>>>

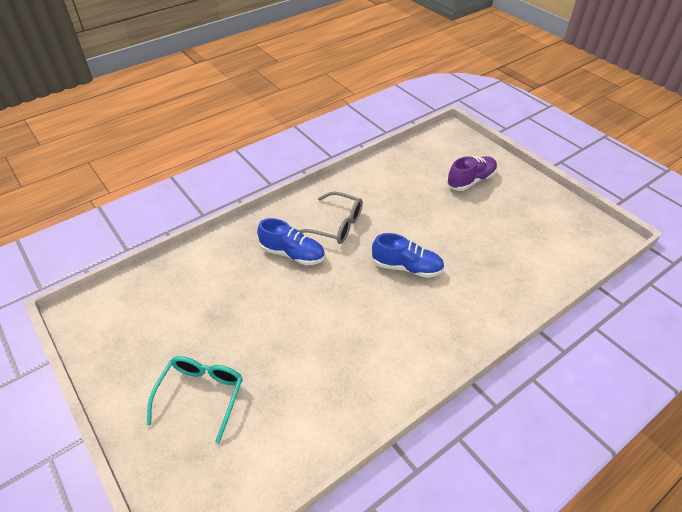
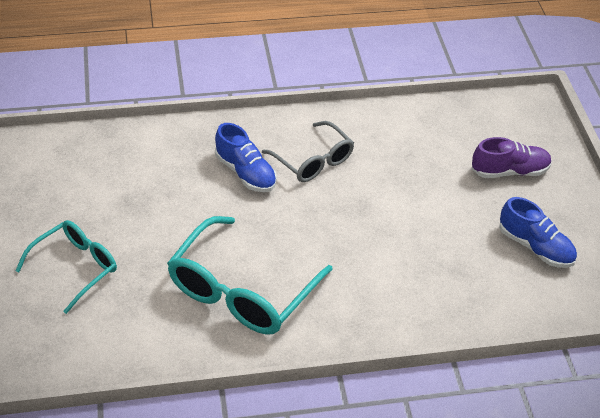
camera: 25 degrees right, 0 degrees up
(354, 350) = (241, 291): none -> turquoise glasses
(407, 267) = (356, 236): blue shoe -> blue shoe (535, 247)

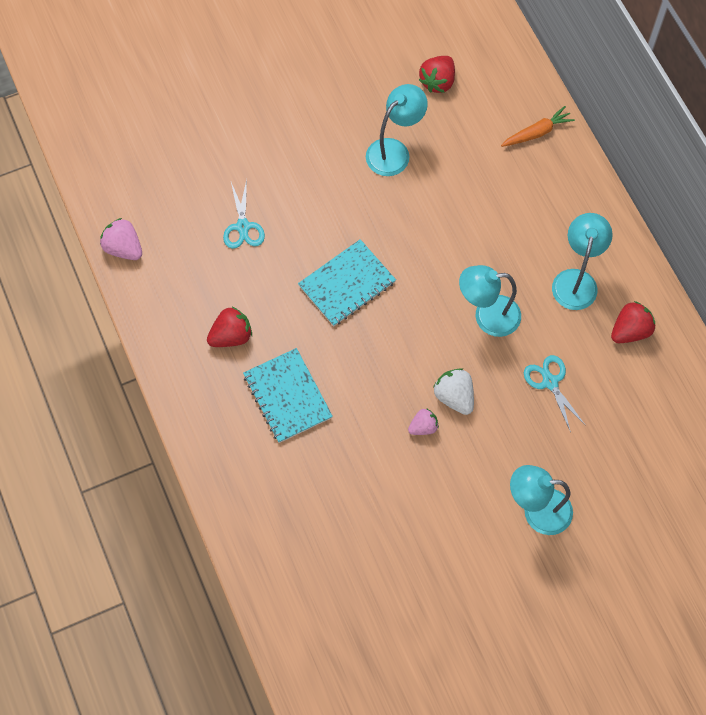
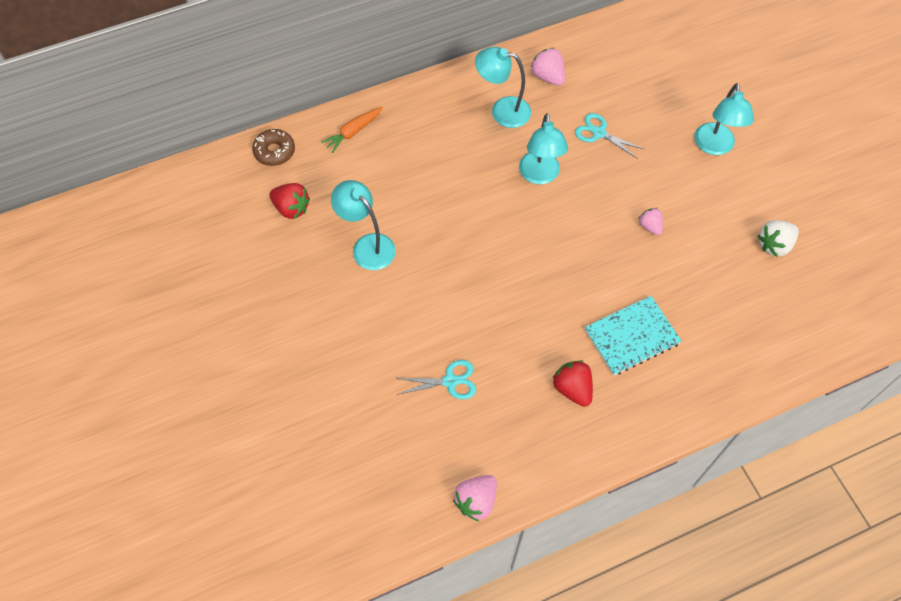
camera: 90 degrees left, 5 degrees down
(347, 284) = (512, 286): turquoise notebook -> none
(454, 397) = (619, 202): white strawberry -> white strawberry (774, 245)
(508, 62) = (274, 151): none -> brown donut
(537, 132) = (353, 132): orange carrot -> orange carrot turned 105 degrees counterclockwise
(550, 382) = (599, 133): turquoise scissors -> turquoise scissors turned 60 degrees clockwise
(630, 331) = (548, 77): red strawberry -> pink strawberry

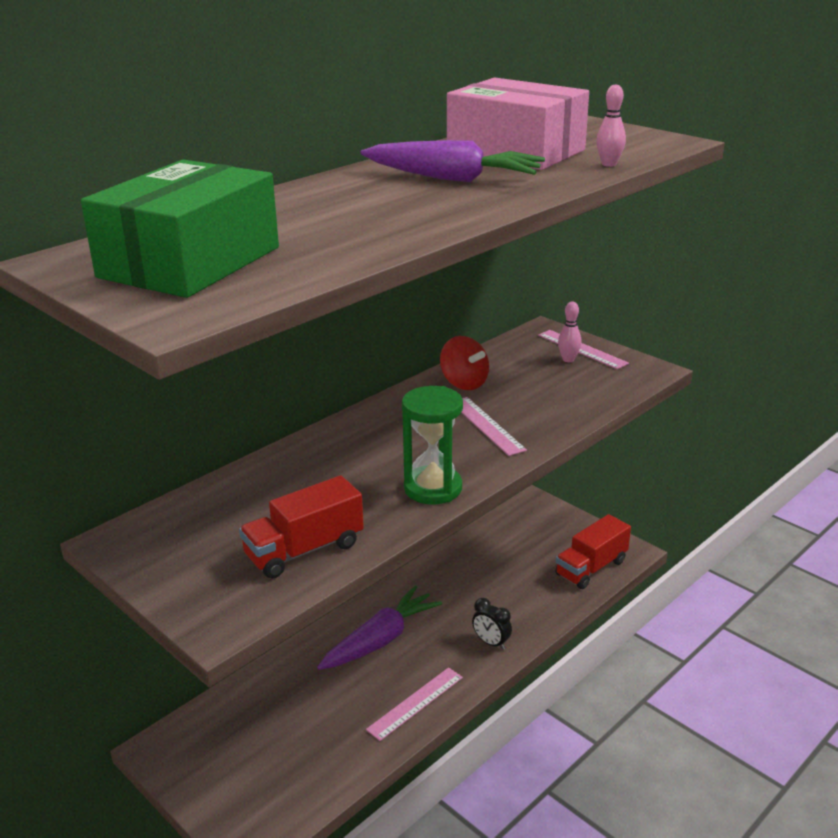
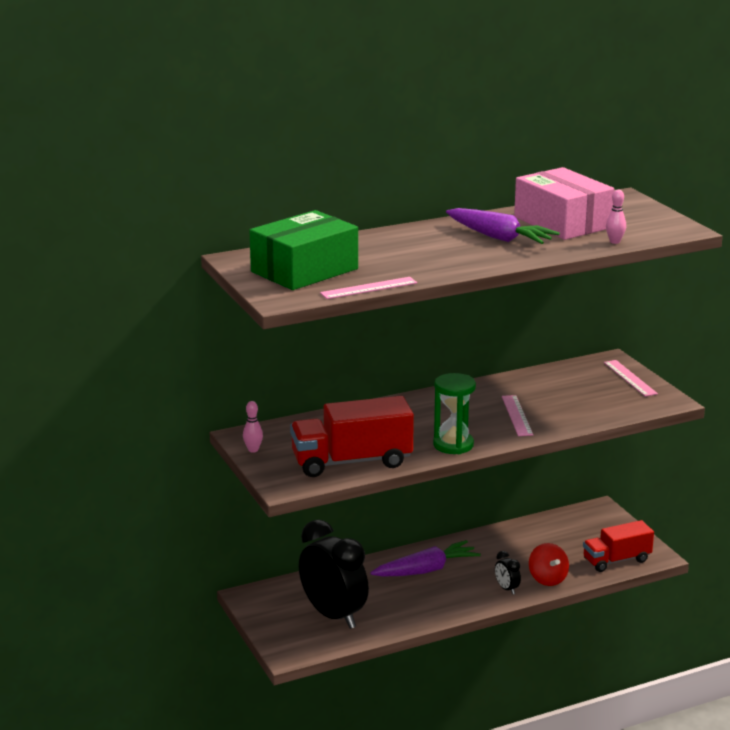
camera: 20 degrees right, 5 degrees down
(290, 749) = (333, 615): none -> black clock
(304, 550) = (351, 462): red truck -> red truck, size x1.54
(415, 703) = (431, 610): pink ruler -> pink ruler (369, 288)
(464, 383) = (521, 386): red spinning top -> red spinning top (547, 579)
(568, 359) = (613, 383): pink bowling pin -> pink bowling pin (253, 450)

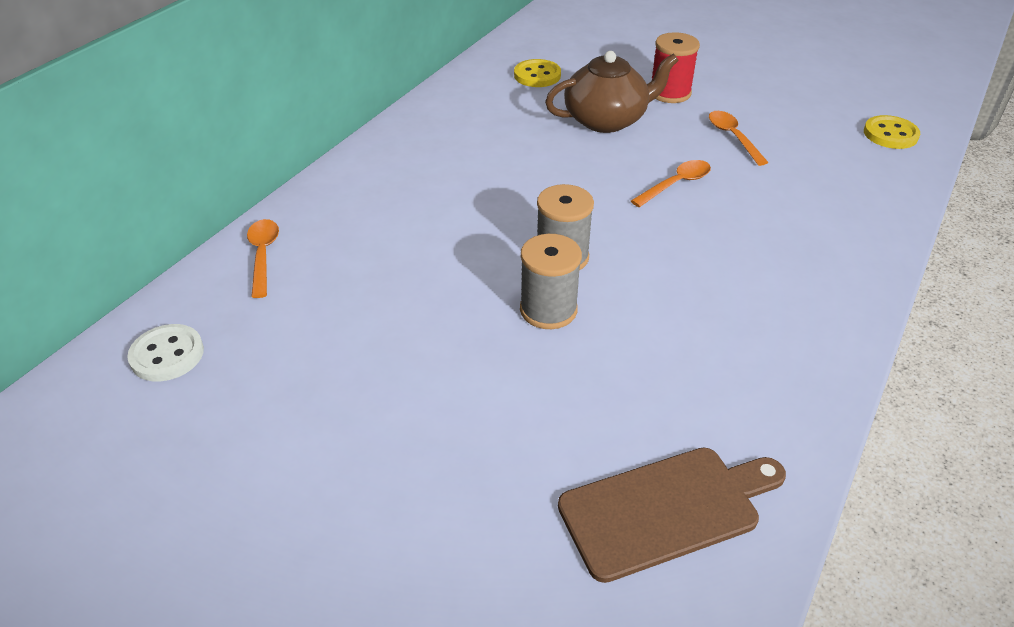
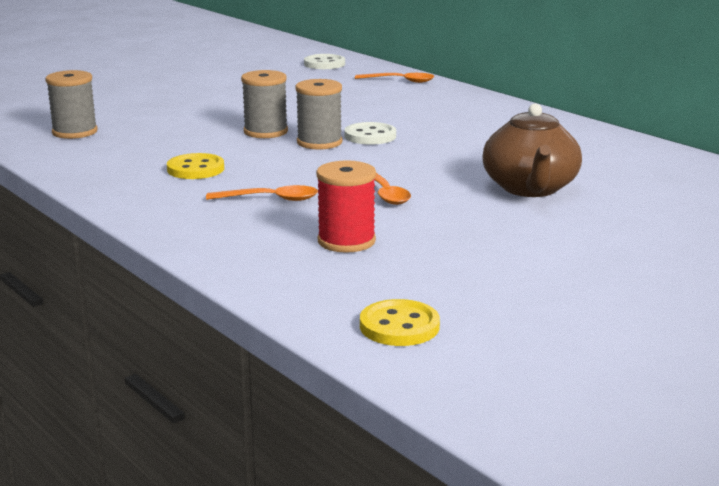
camera: 110 degrees right, 20 degrees down
(518, 228) = (370, 136): none -> white button
(537, 75) = (650, 176): yellow button -> yellow button (195, 169)
(666, 509) = (75, 132): brown cutting board -> grey spool
(670, 93) = (580, 227): red spool -> red spool (346, 241)
(733, 137) = (455, 235): orange spoon -> orange spoon (270, 199)

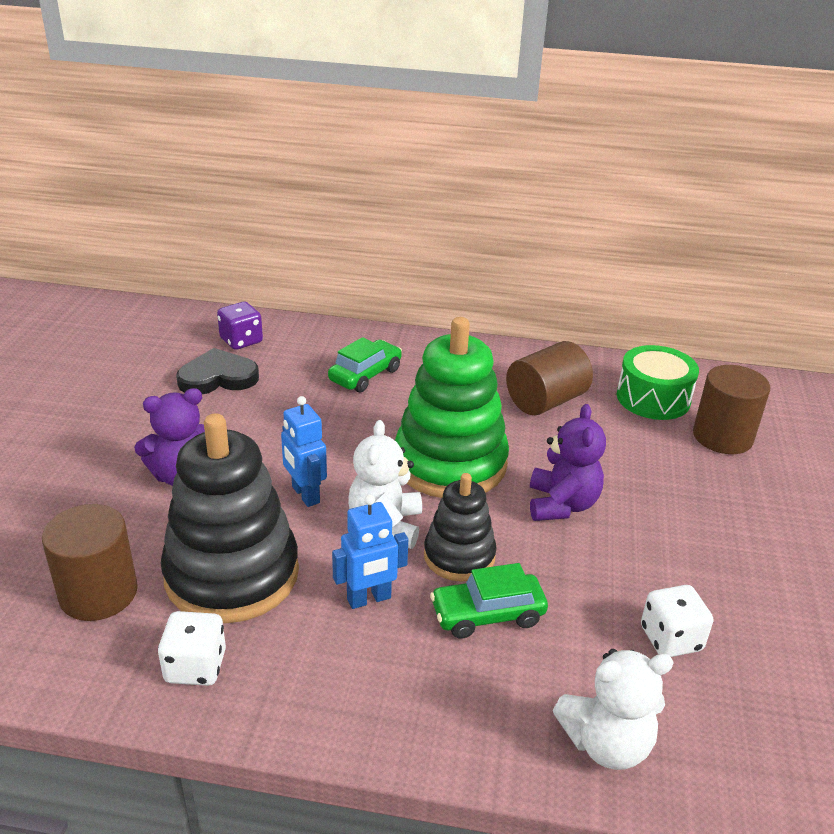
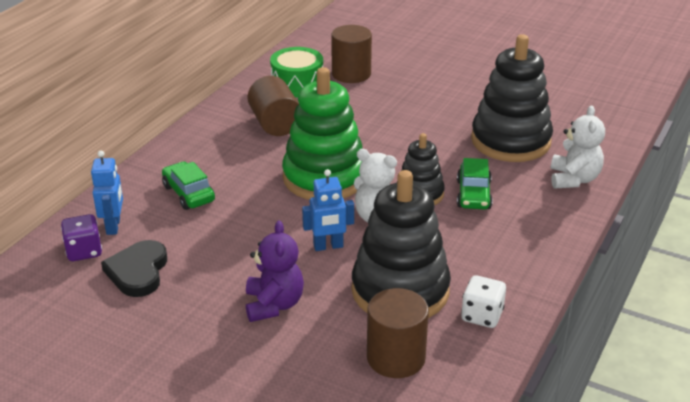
camera: 70 degrees left, 0 degrees up
(369, 599) = (445, 236): blue robot -> blue robot (113, 226)
(561, 504) = (388, 146): purple teddy bear -> none
(671, 639) = (510, 141): white dice -> black stacking toy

<<<

#### Task instructions
Pick each line holding the word "turned" out of the listing.

#### Response below
(537, 132) = (353, 132): orange carrot -> orange carrot turned 105 degrees counterclockwise
(550, 382) = (599, 133): turquoise scissors -> turquoise scissors turned 60 degrees clockwise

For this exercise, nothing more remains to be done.